GOAL OF THE EXERCISE:
Please keep the pictures out and write out exactly the lines from the first in the data below through the one containing "(617, 312) = (647, 414): grey", both included.

(Beginning of DATA EXTRACT)

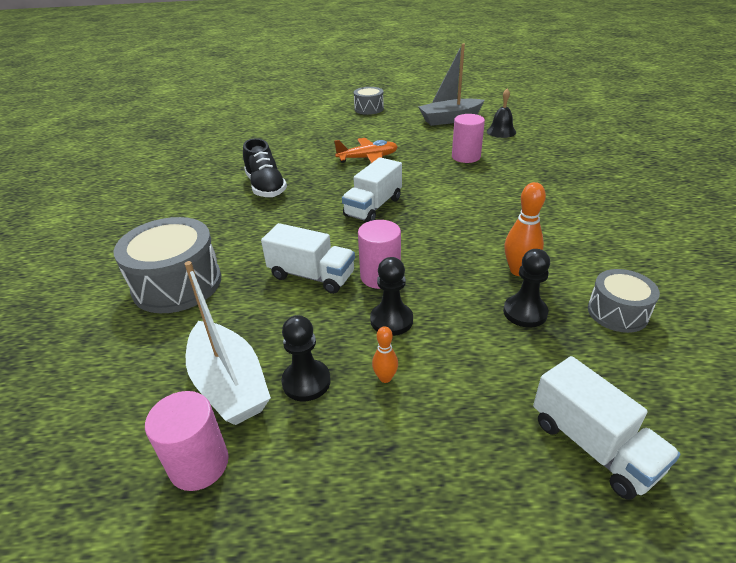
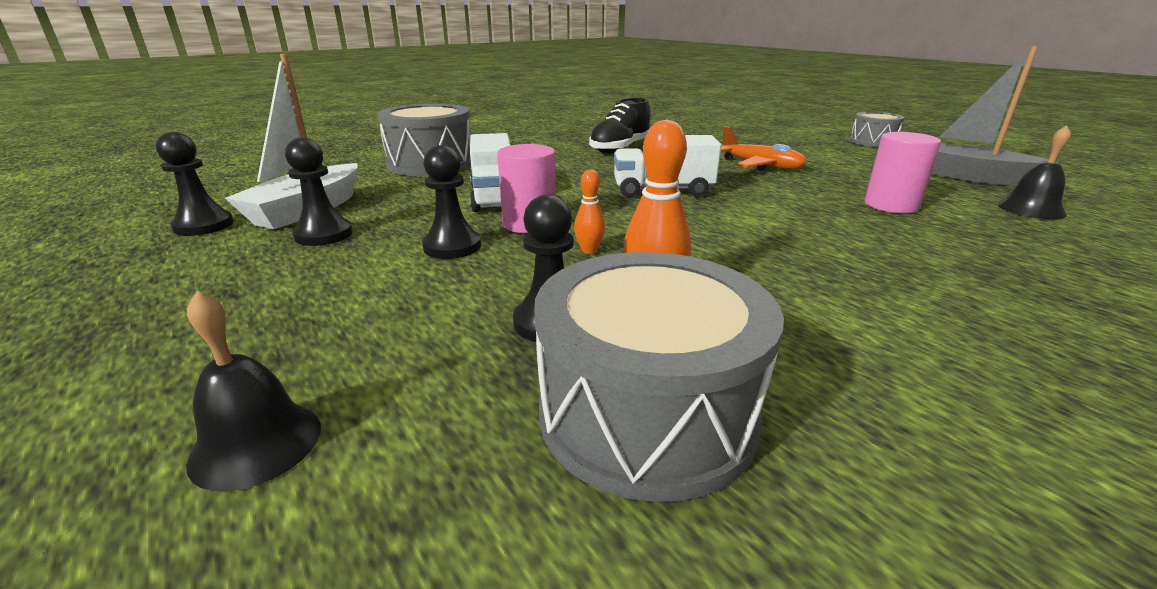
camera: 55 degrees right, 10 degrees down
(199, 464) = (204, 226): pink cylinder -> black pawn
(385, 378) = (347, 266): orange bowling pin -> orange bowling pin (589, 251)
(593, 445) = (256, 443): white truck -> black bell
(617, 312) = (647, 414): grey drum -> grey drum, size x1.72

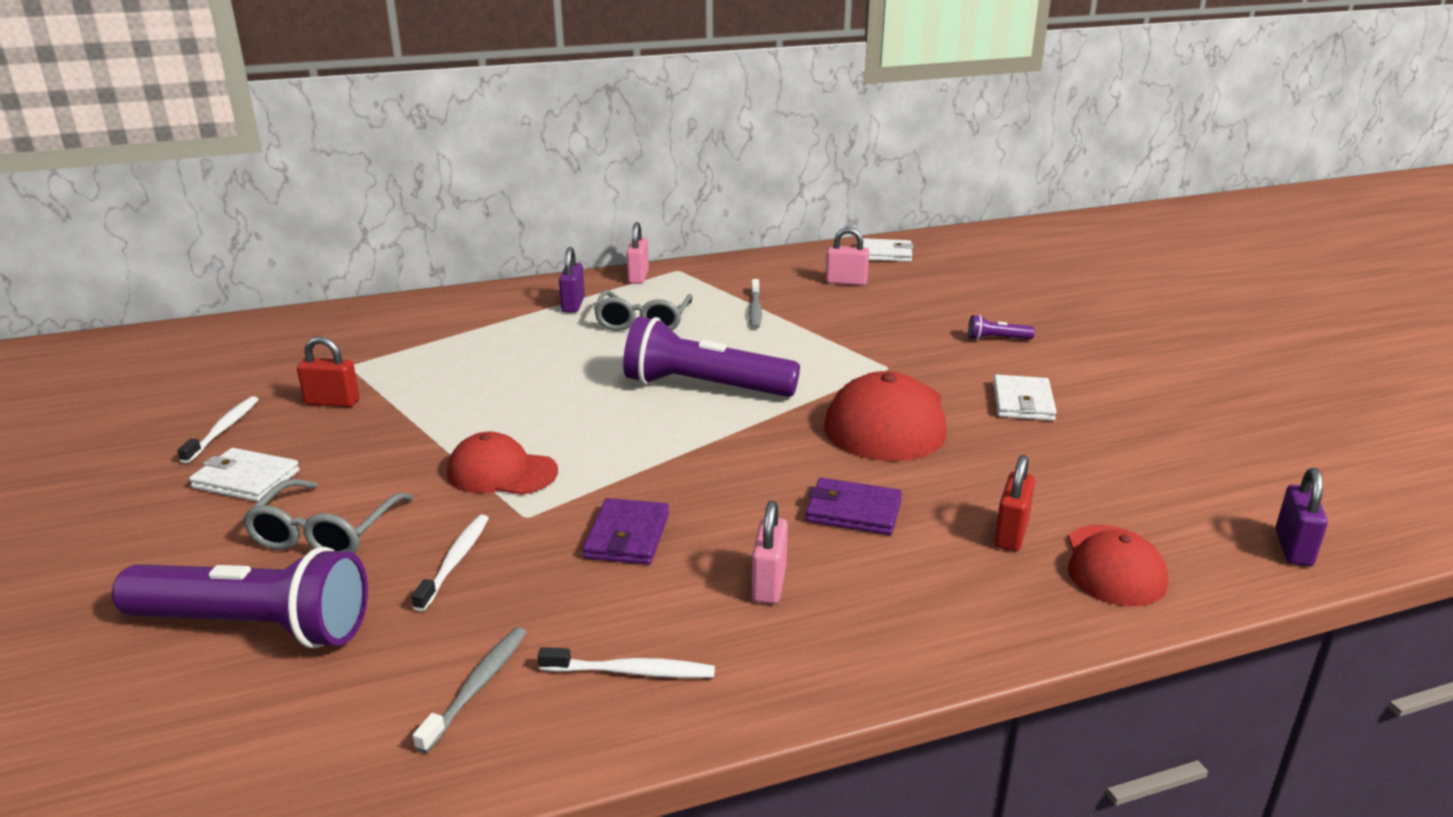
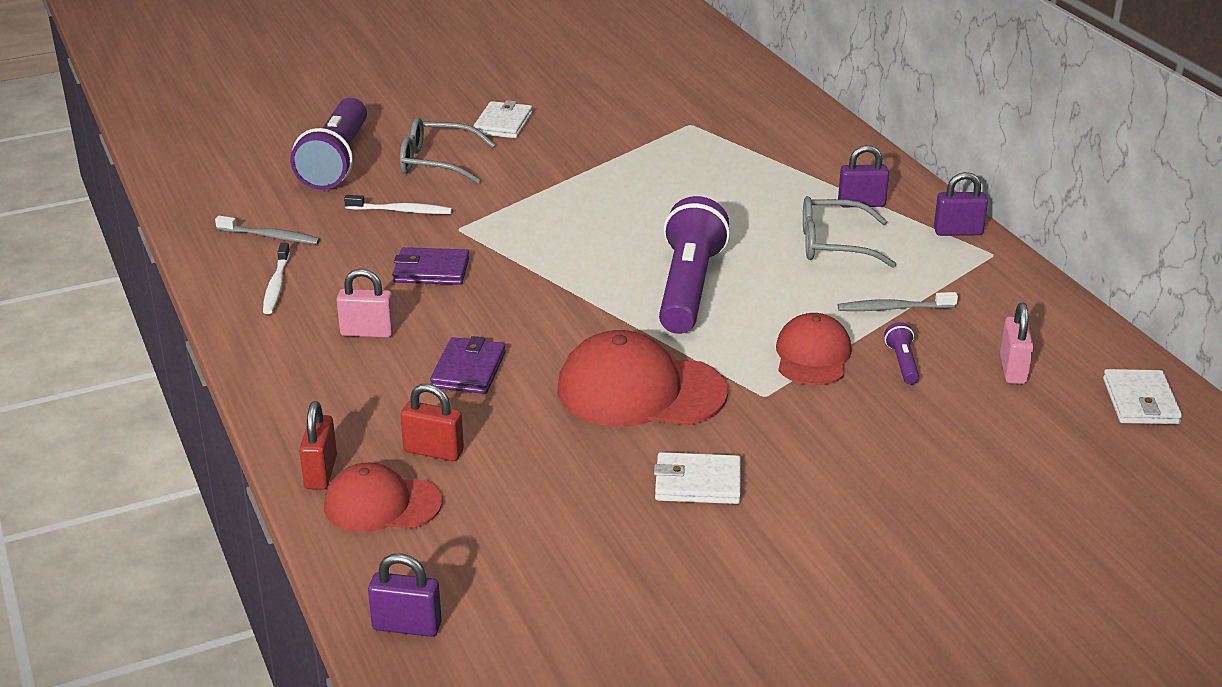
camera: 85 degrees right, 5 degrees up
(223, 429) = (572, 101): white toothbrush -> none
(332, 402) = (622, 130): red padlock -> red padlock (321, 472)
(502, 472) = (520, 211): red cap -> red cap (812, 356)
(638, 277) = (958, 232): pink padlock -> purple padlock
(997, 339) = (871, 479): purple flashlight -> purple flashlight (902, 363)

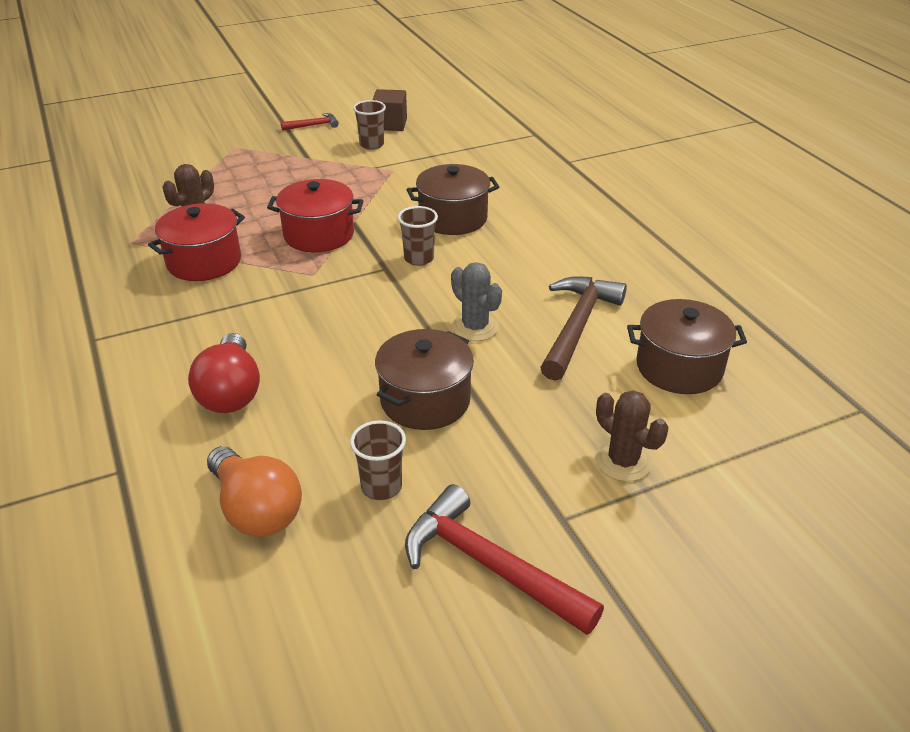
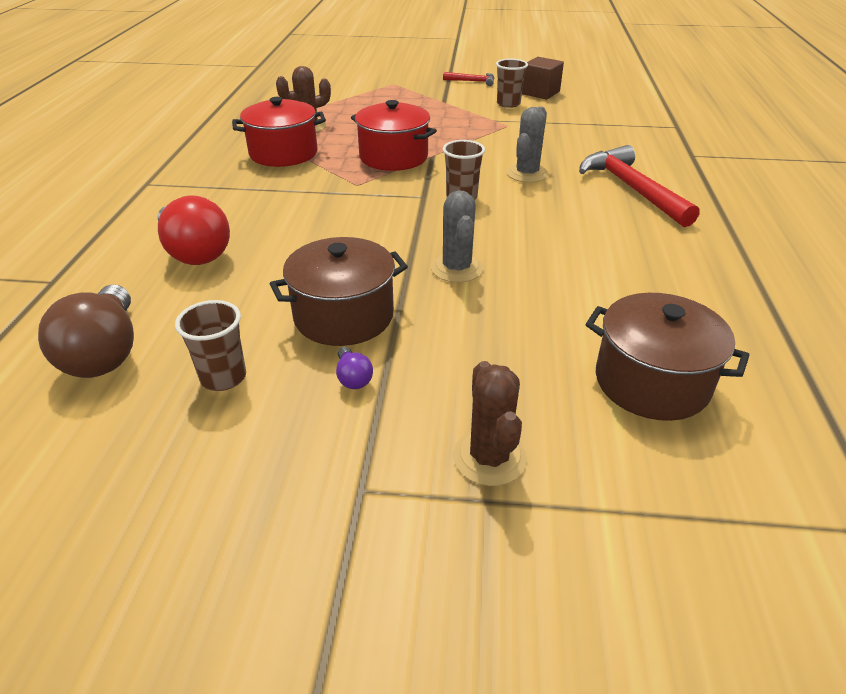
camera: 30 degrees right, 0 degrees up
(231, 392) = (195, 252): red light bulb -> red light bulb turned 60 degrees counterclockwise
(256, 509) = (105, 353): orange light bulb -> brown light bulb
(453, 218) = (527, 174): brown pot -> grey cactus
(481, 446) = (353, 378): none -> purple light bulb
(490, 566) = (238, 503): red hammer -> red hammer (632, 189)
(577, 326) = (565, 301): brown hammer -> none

(End of DATA EXTRACT)

SOLVED EXERCISE:
camera: 55 degrees right, 10 degrees down
(199, 464) = (204, 226): pink cylinder -> black pawn
(385, 378) = (347, 266): orange bowling pin -> orange bowling pin (589, 251)
(593, 445) = (256, 443): white truck -> black bell
(617, 312) = (647, 414): grey drum -> grey drum, size x1.72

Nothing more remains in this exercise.